_Task to carry out_
How many lines below contain the string "these", matching case exactly? Reply with the number alone.

(Dataset excerpts)
━━━━━━

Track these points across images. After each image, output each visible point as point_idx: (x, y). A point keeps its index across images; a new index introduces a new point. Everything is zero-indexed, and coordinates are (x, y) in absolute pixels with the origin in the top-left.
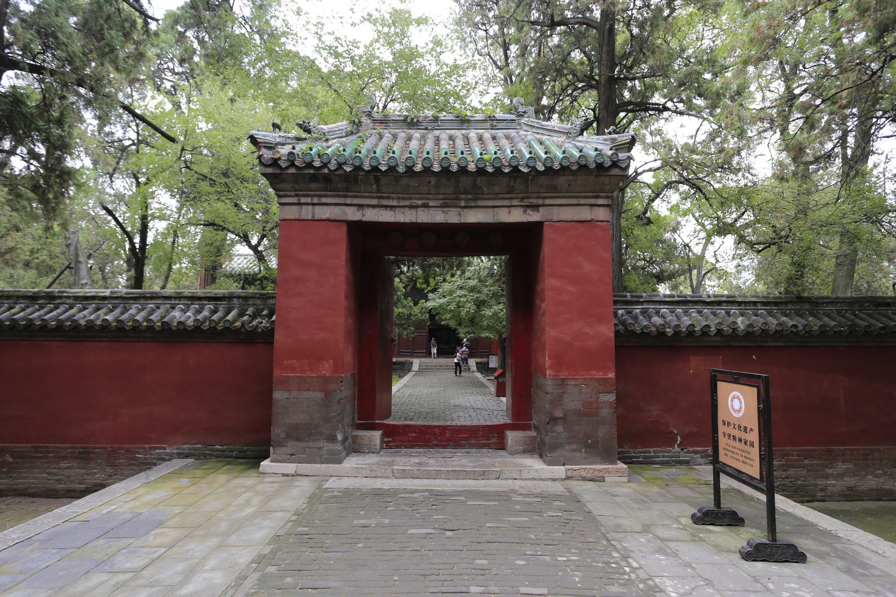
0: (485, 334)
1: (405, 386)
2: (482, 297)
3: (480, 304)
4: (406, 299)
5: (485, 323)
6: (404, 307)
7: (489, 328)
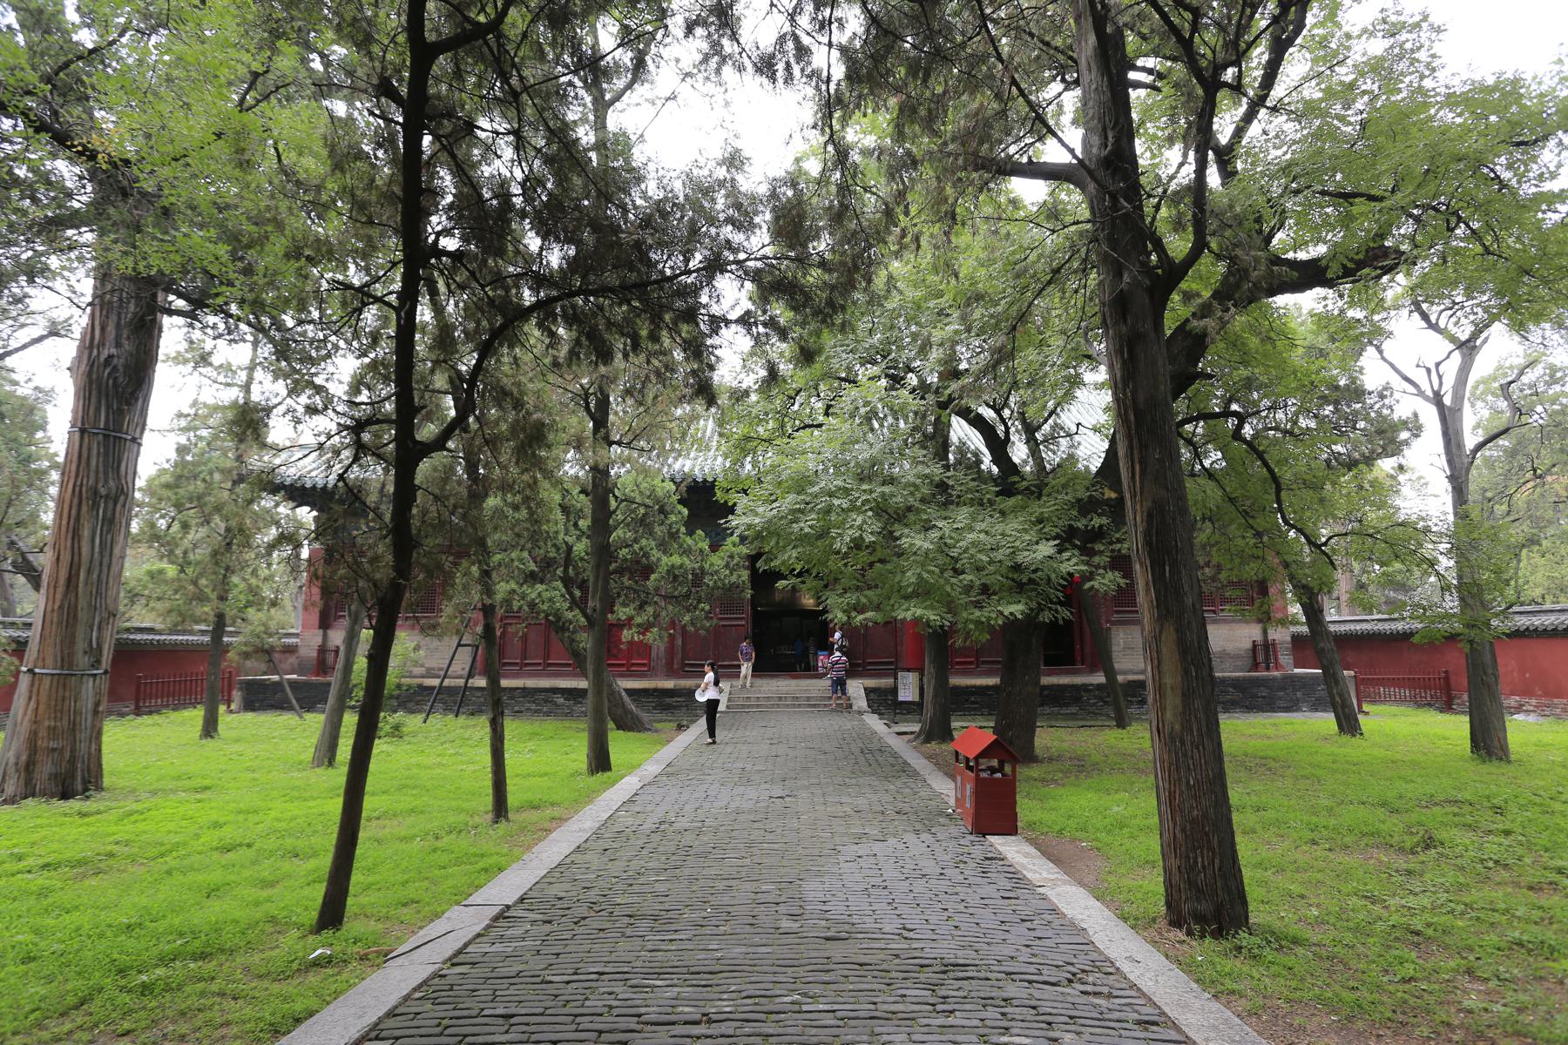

━━━━━━

_The output_
1